=== Exercise prompt ===
Exactly as they appear below, repeat the lines from the one with "(419, 422) = (284, 368): red" through the one with "(625, 418) = (558, 389): orange", and no others.

=== Material shown ===
....
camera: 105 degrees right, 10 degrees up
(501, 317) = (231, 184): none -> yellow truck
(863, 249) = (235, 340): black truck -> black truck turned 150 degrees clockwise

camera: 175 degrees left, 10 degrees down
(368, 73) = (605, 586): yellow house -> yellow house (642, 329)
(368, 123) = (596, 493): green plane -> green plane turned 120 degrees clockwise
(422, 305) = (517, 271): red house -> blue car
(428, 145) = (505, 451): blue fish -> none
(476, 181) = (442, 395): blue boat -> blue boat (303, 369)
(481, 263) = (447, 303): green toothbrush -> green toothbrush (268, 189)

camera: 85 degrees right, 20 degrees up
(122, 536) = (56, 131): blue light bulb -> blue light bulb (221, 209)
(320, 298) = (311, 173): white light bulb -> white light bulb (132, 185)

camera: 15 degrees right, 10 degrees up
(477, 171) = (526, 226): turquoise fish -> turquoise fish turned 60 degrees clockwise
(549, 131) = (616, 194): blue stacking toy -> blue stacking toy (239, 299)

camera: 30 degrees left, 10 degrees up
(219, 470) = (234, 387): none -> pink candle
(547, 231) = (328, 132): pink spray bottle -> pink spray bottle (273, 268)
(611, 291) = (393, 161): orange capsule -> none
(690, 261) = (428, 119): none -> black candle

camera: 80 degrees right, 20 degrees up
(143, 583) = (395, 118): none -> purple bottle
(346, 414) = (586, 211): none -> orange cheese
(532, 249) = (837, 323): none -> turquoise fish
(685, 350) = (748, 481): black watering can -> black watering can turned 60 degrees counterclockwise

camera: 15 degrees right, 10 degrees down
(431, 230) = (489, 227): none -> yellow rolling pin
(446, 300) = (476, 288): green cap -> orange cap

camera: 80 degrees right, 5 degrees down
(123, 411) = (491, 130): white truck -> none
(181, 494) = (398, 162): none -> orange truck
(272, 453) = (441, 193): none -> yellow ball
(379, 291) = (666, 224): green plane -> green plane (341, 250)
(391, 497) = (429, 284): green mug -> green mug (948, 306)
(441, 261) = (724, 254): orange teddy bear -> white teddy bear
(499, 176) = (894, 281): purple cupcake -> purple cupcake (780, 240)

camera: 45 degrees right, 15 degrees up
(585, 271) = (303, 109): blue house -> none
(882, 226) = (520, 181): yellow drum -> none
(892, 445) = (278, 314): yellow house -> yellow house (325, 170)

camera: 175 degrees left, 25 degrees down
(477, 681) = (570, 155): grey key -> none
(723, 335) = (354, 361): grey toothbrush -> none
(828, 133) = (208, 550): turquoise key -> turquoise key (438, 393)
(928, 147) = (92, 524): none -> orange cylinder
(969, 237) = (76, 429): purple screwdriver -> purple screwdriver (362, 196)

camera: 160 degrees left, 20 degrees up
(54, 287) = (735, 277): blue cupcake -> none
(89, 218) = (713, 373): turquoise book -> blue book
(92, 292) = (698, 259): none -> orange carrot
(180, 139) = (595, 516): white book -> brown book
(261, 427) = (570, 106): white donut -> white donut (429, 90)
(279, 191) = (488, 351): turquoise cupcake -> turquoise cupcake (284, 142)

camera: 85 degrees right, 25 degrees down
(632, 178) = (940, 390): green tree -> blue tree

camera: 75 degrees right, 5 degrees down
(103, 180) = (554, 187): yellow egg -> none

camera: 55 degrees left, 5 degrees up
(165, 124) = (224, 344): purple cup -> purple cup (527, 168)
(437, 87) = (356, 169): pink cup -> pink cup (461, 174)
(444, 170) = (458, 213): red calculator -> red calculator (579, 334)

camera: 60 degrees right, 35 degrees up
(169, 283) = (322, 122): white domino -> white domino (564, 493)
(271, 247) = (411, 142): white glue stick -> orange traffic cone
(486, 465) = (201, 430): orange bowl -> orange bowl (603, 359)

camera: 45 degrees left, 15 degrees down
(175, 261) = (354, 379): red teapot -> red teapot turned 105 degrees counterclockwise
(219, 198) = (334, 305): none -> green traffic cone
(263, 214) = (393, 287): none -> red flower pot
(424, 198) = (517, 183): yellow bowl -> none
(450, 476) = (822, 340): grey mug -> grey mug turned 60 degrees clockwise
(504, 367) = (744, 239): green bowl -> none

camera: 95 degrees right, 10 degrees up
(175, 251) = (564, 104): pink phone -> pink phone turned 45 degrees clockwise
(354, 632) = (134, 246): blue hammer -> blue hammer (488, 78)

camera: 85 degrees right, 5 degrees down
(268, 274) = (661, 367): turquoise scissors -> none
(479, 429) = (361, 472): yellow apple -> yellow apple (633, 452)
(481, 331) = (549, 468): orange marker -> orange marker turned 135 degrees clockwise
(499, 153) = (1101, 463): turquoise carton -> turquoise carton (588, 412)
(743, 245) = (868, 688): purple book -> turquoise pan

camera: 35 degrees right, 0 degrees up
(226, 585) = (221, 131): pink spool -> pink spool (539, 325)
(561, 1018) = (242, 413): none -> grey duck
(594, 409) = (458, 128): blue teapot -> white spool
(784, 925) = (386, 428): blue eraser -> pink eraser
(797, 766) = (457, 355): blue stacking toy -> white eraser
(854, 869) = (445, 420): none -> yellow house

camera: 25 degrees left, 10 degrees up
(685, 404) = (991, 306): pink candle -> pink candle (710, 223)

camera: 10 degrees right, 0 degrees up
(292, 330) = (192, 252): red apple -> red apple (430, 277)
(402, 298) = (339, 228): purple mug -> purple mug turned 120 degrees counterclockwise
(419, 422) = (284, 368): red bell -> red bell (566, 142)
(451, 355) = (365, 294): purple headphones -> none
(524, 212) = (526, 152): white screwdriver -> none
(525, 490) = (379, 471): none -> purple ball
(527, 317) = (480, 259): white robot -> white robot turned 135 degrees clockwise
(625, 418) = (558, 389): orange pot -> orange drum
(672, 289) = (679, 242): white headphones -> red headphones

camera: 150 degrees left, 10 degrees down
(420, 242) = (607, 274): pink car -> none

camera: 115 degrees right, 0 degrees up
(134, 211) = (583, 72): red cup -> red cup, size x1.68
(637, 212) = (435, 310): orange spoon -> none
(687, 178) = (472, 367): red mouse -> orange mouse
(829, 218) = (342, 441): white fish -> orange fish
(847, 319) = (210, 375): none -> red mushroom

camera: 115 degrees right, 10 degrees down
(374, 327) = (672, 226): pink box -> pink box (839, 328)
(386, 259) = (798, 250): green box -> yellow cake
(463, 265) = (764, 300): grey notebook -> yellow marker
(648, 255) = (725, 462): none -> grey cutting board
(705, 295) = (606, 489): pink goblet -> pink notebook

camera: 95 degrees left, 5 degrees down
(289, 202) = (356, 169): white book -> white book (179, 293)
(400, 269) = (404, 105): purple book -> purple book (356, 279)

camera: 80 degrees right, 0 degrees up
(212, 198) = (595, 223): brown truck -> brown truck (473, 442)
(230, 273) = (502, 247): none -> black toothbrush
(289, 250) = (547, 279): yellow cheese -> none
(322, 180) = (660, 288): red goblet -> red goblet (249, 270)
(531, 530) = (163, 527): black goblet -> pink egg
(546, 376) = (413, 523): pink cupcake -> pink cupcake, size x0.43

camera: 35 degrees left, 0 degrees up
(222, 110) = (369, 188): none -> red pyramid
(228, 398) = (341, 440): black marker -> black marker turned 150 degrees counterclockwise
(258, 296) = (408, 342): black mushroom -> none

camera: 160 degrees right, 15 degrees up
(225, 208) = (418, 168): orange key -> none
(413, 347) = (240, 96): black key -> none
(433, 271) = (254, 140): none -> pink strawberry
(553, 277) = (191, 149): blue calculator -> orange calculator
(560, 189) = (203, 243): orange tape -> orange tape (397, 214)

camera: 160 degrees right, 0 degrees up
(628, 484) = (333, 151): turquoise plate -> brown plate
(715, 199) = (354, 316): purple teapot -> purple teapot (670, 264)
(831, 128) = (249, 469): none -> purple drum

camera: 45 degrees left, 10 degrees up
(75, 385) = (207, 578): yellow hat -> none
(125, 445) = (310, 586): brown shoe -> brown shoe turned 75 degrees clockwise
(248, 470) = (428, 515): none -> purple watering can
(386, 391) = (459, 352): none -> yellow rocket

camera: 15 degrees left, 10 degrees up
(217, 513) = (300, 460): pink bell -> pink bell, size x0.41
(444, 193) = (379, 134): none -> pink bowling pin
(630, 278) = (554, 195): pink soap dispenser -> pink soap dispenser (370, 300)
....
=== Answer section ===
(419, 422) = (284, 368): red bell -> red bell (566, 142)
(451, 355) = (365, 294): purple headphones -> none
(524, 212) = (526, 152): white screwdriver -> none
(525, 490) = (379, 471): none -> purple ball
(527, 317) = (480, 259): white robot -> white robot turned 135 degrees clockwise
(625, 418) = (558, 389): orange pot -> orange drum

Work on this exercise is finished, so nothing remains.